(Before and after images)
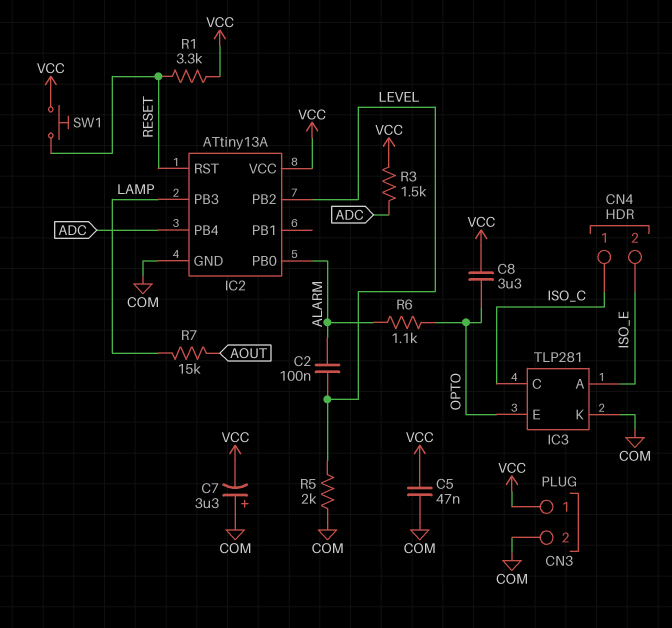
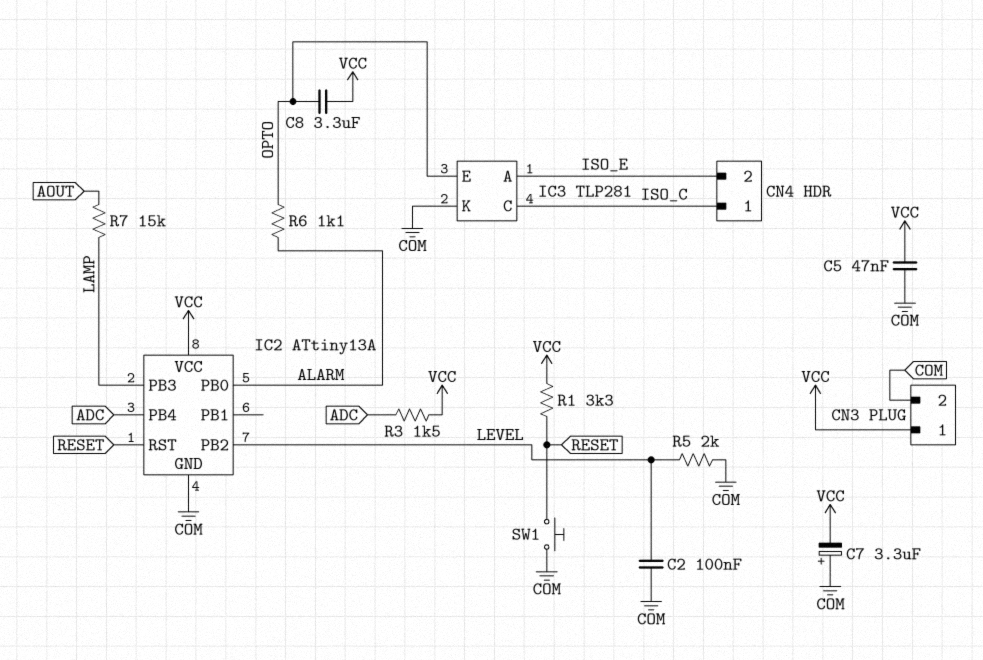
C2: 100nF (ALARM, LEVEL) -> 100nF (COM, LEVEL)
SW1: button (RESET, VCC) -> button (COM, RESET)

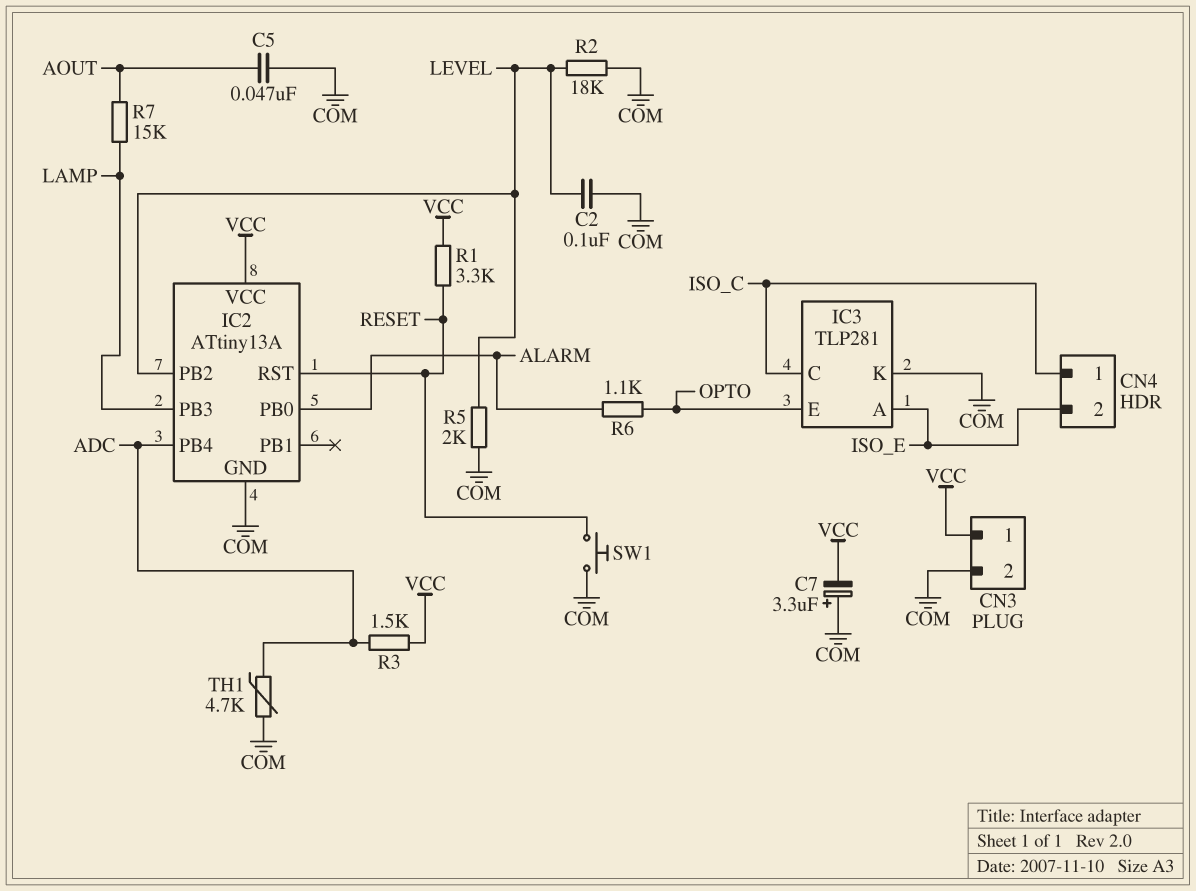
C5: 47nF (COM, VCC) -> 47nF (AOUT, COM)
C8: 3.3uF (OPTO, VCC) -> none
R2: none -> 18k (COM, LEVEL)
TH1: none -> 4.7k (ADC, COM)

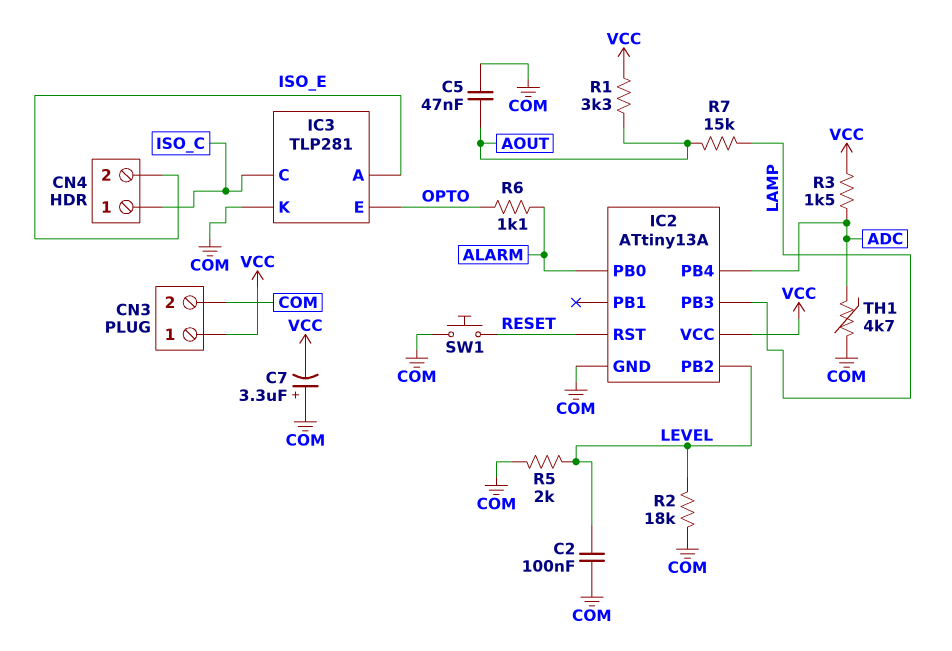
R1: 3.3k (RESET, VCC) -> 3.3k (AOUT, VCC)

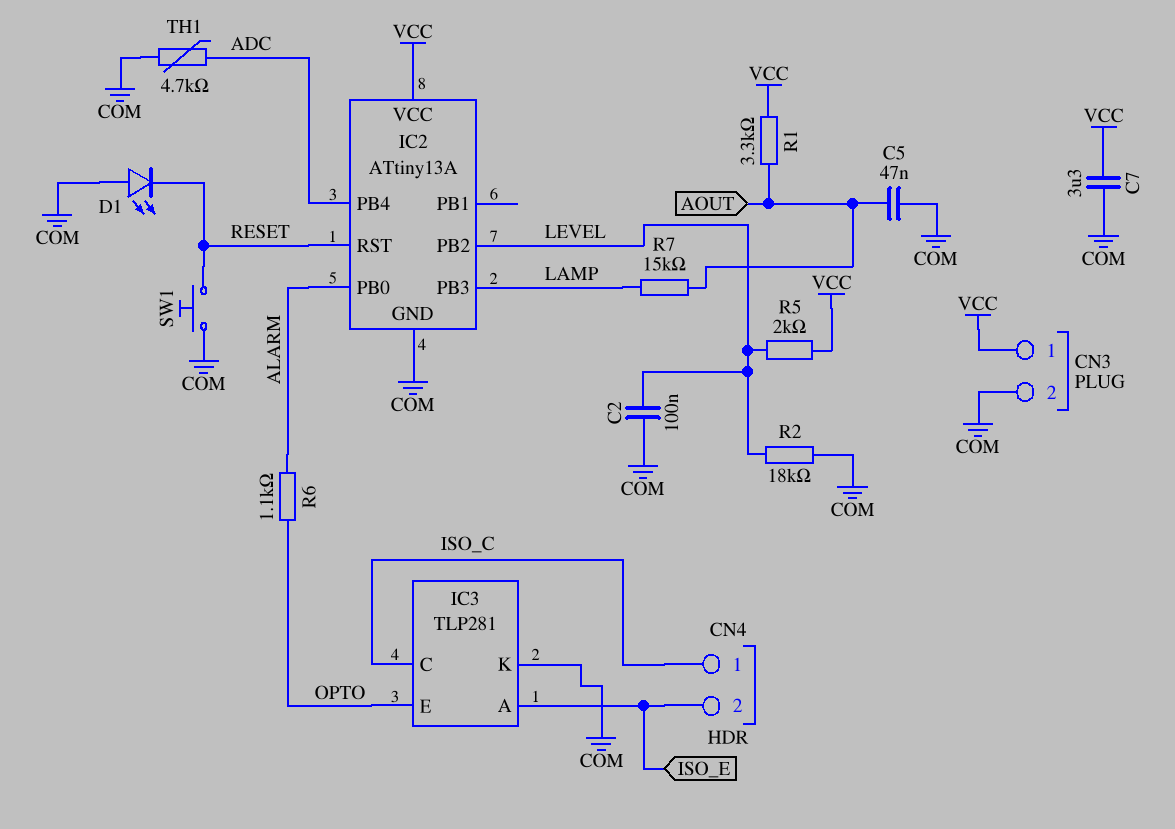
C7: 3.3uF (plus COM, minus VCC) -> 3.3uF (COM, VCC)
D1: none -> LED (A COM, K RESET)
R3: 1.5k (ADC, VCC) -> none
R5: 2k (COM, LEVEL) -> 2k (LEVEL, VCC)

- YOUR TASK
Images stay out, but the rest of the records must be retyped exactly.

- EXERCISE RESULT
C2: 100nF (ALARM, LEVEL) -> 100nF (COM, LEVEL)
SW1: button (RESET, VCC) -> button (COM, RESET)

C5: 47nF (COM, VCC) -> 47nF (AOUT, COM)
C8: 3.3uF (OPTO, VCC) -> none
R2: none -> 18k (COM, LEVEL)
TH1: none -> 4.7k (ADC, COM)

R1: 3.3k (RESET, VCC) -> 3.3k (AOUT, VCC)

C7: 3.3uF (plus COM, minus VCC) -> 3.3uF (COM, VCC)
D1: none -> LED (A COM, K RESET)
R3: 1.5k (ADC, VCC) -> none
R5: 2k (COM, LEVEL) -> 2k (LEVEL, VCC)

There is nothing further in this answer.